- **WHAT IS NEEDED**:
Below is a listing; repeat exactly the lines from the one containing "(190, 170) = (654, 237): white" to the one containing "(565, 245) = (557, 818): white", both included.

··· DATASET EXCERPTS

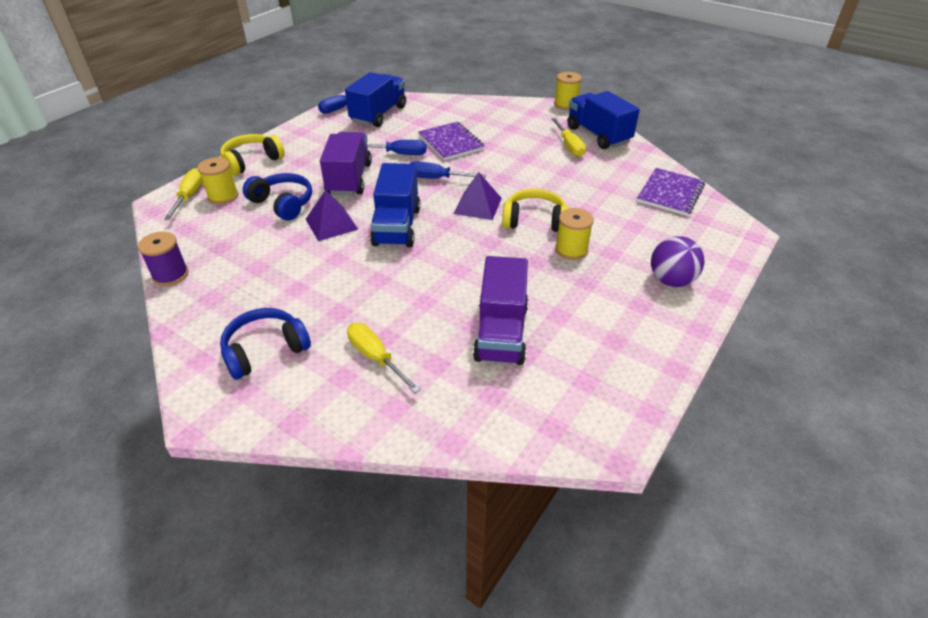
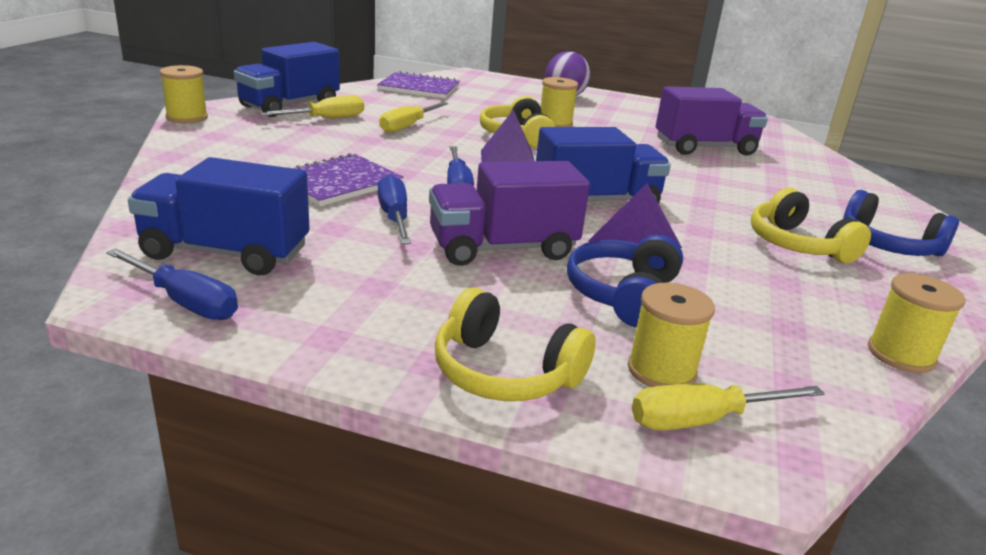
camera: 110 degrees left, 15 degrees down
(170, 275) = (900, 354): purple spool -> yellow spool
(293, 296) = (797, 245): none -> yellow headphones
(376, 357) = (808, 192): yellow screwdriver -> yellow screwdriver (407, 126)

······
··· DATASET EXCERPTS

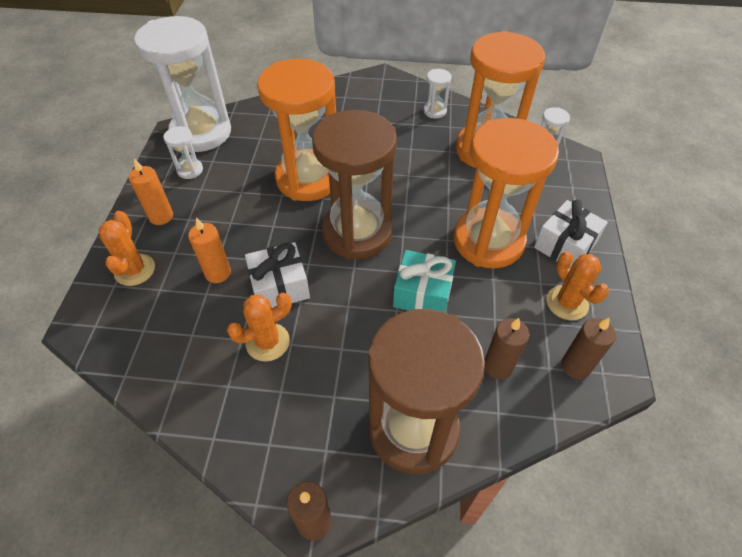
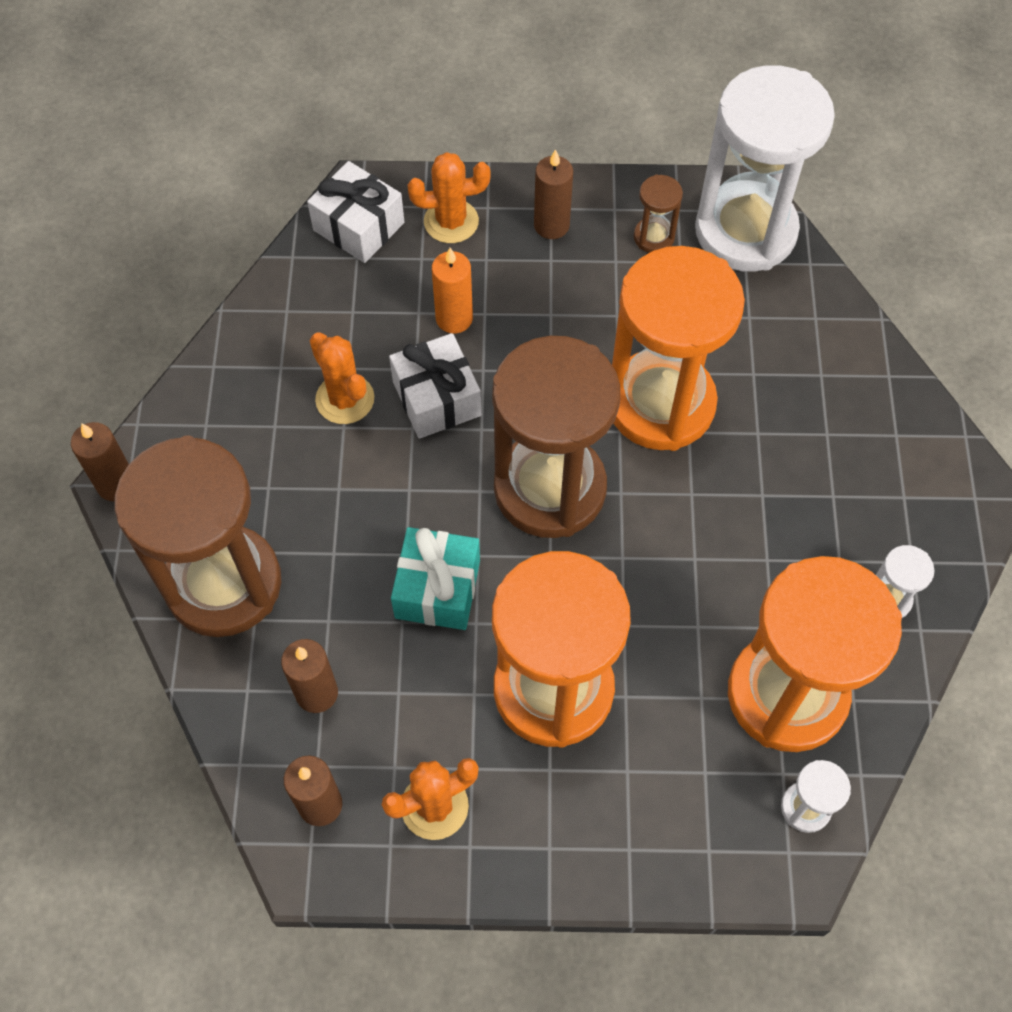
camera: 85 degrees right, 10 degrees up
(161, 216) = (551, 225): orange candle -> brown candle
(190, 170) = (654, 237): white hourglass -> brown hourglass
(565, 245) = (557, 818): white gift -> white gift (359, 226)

······
··· DATASET EXCERPTS

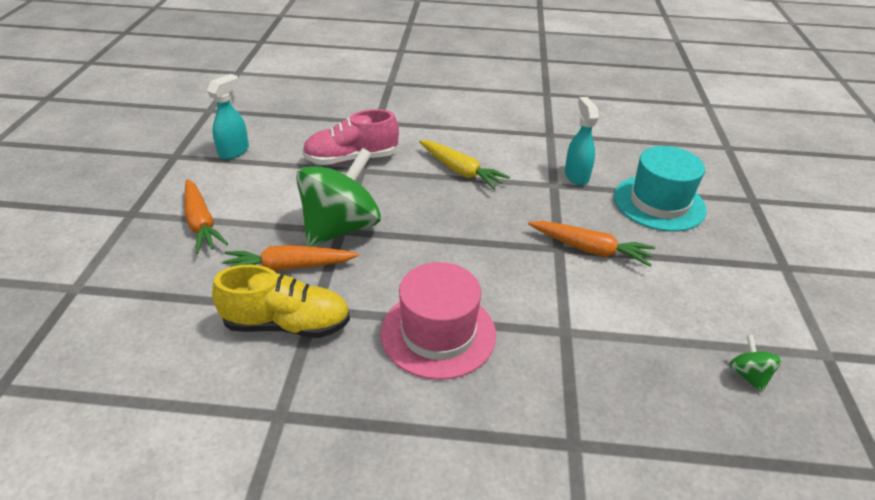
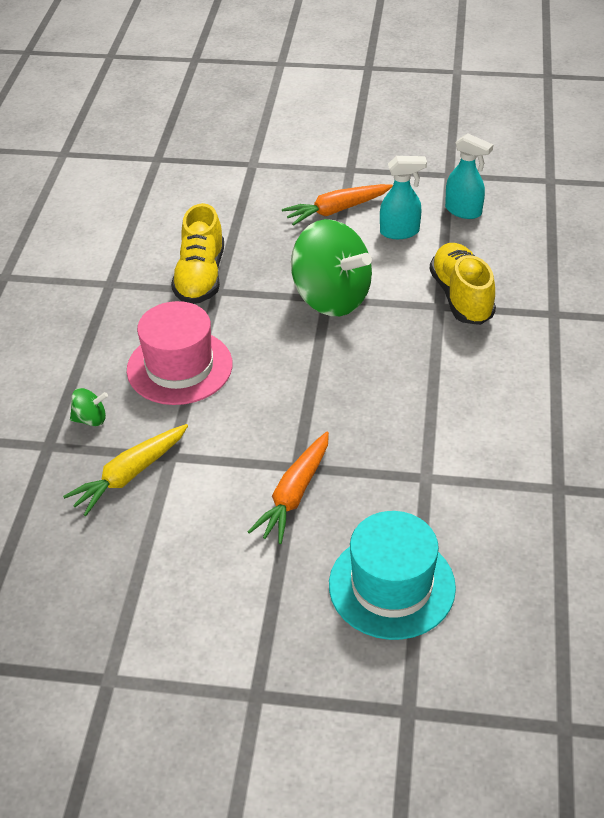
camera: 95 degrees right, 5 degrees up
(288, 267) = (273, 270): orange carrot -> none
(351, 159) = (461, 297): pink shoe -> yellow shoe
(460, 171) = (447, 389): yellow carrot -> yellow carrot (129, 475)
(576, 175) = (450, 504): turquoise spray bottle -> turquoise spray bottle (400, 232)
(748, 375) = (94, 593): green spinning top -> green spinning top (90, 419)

······

- **OUTPUT FOR THIS EXERCISE**:
(190, 170) = (654, 237): white hourglass -> brown hourglass
(565, 245) = (557, 818): white gift -> white gift (359, 226)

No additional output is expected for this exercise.